[Task brief] Give the count of lines that include the string "each". Add nothing to it.

[Raw data]

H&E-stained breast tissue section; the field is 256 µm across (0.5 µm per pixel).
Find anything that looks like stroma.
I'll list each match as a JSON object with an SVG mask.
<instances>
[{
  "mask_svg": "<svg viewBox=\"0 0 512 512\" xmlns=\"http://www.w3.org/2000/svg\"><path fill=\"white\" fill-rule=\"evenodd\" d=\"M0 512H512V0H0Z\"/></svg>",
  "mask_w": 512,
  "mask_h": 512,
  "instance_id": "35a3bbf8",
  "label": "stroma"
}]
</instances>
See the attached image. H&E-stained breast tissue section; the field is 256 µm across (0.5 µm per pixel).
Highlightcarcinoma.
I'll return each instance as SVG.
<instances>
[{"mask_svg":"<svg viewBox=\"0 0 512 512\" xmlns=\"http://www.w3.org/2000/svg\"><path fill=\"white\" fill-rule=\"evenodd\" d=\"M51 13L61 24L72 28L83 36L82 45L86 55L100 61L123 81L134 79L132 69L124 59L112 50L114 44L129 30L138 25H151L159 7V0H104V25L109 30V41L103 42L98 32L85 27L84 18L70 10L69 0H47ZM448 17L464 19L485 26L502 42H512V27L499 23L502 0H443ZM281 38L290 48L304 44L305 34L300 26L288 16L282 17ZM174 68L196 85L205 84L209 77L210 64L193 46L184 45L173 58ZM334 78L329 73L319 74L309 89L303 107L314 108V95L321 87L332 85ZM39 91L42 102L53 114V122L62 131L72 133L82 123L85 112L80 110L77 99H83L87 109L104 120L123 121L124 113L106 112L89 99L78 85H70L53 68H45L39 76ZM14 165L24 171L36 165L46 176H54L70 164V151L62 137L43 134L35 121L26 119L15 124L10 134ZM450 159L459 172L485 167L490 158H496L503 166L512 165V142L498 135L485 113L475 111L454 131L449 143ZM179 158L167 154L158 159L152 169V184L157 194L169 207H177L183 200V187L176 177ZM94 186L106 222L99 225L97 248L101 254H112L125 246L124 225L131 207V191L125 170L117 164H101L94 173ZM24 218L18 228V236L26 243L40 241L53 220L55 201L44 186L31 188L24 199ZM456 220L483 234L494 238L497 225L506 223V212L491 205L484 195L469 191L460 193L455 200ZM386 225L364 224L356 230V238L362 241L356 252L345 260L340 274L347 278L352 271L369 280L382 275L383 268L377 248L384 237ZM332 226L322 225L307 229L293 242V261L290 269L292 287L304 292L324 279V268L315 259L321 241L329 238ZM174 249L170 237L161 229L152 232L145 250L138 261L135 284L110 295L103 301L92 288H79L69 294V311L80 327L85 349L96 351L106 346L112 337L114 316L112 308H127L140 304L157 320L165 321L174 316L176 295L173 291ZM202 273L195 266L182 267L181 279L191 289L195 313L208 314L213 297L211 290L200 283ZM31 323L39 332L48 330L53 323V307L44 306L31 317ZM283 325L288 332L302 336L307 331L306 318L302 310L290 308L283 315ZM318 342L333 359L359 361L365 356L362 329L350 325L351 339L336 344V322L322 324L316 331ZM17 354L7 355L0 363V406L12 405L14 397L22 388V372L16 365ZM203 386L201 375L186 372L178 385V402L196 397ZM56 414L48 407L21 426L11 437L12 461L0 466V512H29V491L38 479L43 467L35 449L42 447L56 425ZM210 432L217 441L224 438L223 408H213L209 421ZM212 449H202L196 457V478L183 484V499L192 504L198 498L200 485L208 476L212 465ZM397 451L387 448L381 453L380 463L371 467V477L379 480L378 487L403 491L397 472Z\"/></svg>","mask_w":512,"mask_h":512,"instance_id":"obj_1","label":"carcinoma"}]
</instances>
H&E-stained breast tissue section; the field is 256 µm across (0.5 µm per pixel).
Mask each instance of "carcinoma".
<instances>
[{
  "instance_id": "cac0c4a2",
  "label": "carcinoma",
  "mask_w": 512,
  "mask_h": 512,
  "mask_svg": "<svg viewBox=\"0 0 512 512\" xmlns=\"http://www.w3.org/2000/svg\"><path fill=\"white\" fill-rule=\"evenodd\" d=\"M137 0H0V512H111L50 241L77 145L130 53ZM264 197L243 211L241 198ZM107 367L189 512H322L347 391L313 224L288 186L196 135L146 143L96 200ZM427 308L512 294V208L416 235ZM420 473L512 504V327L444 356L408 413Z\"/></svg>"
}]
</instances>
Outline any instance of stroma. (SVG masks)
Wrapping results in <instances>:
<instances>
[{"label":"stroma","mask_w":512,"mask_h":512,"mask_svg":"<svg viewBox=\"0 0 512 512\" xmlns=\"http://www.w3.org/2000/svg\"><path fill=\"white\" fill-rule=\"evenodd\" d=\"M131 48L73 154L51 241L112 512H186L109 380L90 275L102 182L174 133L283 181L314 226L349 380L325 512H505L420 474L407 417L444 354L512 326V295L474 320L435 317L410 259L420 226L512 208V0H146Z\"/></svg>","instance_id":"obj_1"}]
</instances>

[Result for this task] 3